Task – In the data below, which lines hold "left"? Copy every one.

Dataset extract –
======
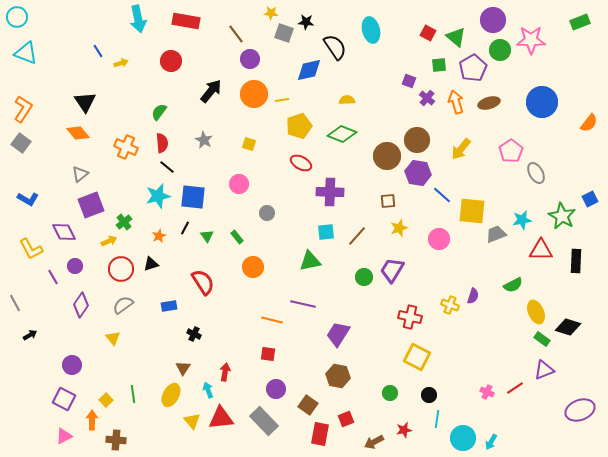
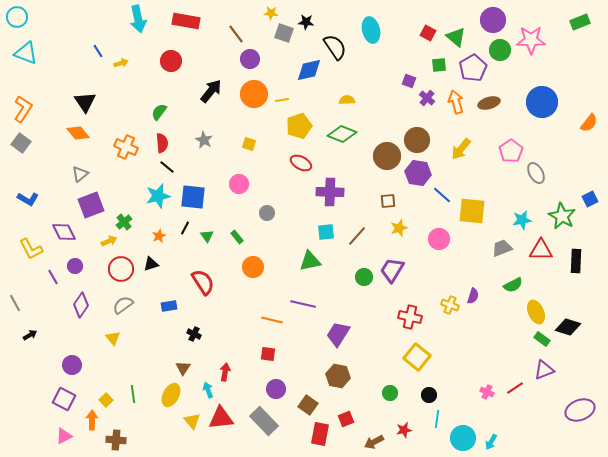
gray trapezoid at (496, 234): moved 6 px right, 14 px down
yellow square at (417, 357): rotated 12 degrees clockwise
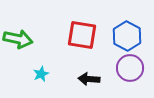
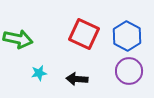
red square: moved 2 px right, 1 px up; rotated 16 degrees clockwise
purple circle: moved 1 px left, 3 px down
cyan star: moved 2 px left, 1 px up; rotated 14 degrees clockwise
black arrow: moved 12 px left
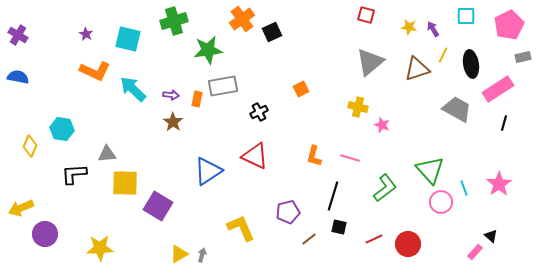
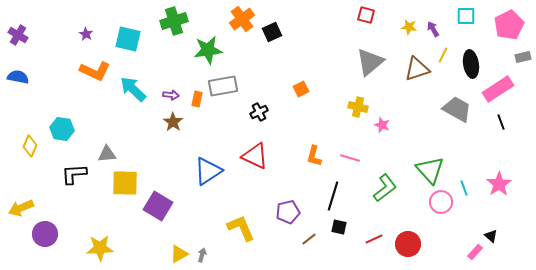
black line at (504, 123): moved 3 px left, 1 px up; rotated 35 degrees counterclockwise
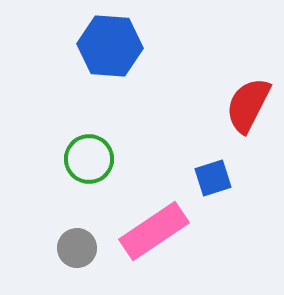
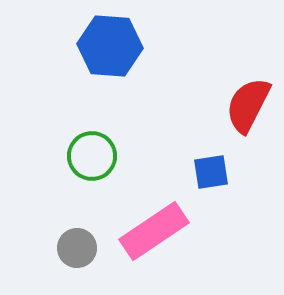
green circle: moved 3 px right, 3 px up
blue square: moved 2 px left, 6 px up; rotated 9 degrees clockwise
======
Task solution –
purple circle: moved 1 px left, 3 px down
cyan star: moved 2 px left, 1 px up; rotated 14 degrees clockwise
black arrow: moved 12 px left
black line at (504, 123): moved 3 px left, 1 px up; rotated 35 degrees counterclockwise
blue square: moved 2 px left, 6 px up; rotated 9 degrees clockwise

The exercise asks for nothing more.